Dataset entries
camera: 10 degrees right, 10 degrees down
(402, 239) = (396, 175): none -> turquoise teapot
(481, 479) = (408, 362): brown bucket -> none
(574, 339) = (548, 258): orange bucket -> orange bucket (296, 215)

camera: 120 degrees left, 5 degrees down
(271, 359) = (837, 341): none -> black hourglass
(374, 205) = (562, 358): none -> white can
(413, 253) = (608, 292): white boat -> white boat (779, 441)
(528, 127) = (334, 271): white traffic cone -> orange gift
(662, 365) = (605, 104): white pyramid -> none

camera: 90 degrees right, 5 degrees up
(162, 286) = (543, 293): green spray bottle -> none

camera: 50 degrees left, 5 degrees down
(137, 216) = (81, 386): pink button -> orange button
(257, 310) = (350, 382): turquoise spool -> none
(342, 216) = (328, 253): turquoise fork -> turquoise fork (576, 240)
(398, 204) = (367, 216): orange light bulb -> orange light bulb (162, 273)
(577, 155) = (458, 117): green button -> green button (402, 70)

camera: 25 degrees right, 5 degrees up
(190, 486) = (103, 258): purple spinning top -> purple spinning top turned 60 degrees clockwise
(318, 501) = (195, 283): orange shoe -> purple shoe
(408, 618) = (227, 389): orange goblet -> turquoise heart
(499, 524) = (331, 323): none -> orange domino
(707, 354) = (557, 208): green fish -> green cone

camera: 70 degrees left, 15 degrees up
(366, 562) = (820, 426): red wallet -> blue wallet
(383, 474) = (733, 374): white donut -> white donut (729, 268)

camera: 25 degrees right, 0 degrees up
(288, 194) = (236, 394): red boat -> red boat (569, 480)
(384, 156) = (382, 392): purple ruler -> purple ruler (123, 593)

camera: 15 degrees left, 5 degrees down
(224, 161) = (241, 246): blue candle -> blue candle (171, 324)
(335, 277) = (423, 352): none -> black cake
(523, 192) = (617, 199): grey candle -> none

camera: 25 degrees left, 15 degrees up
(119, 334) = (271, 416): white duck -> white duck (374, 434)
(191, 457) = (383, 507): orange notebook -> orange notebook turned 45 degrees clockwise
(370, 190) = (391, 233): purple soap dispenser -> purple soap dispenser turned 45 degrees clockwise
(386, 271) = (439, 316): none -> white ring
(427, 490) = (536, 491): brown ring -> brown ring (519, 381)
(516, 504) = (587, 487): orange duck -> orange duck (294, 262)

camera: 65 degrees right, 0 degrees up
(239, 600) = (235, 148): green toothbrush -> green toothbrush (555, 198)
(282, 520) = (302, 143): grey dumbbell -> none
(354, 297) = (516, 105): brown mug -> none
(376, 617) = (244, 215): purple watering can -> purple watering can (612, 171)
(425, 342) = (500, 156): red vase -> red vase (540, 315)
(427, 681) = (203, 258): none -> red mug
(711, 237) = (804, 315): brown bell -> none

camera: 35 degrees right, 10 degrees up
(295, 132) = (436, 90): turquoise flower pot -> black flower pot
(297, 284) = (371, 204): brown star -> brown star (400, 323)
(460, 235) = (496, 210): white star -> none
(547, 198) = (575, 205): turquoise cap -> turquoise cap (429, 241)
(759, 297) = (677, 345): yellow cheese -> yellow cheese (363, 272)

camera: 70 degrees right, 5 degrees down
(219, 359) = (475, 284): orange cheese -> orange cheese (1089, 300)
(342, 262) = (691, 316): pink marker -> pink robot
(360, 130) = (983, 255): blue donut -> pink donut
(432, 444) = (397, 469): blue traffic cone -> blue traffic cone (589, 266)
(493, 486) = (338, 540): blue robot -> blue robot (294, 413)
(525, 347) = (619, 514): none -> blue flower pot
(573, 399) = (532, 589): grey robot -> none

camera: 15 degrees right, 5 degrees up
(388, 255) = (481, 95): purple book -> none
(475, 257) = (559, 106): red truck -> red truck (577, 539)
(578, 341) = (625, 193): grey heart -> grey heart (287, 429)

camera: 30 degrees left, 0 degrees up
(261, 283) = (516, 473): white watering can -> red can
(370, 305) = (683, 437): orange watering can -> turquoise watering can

> _DESCRIPTION OF THE TASK_
Once you find the line with "(707, 354) = (557, 208): green" in the entries above, output it and each line after it up to and including the line with "(427, 490) = (536, 491): brown", and nothing else.

> _RESPONSE BOX_
(707, 354) = (557, 208): green fish -> green cone

camera: 70 degrees left, 15 degrees up
(366, 562) = (820, 426): red wallet -> blue wallet
(383, 474) = (733, 374): white donut -> white donut (729, 268)

camera: 25 degrees right, 0 degrees up
(288, 194) = (236, 394): red boat -> red boat (569, 480)
(384, 156) = (382, 392): purple ruler -> purple ruler (123, 593)

camera: 15 degrees left, 5 degrees down
(224, 161) = (241, 246): blue candle -> blue candle (171, 324)
(335, 277) = (423, 352): none -> black cake
(523, 192) = (617, 199): grey candle -> none

camera: 25 degrees left, 15 degrees up
(119, 334) = (271, 416): white duck -> white duck (374, 434)
(191, 457) = (383, 507): orange notebook -> orange notebook turned 45 degrees clockwise
(370, 190) = (391, 233): purple soap dispenser -> purple soap dispenser turned 45 degrees clockwise
(386, 271) = (439, 316): none -> white ring
(427, 490) = (536, 491): brown ring -> brown ring (519, 381)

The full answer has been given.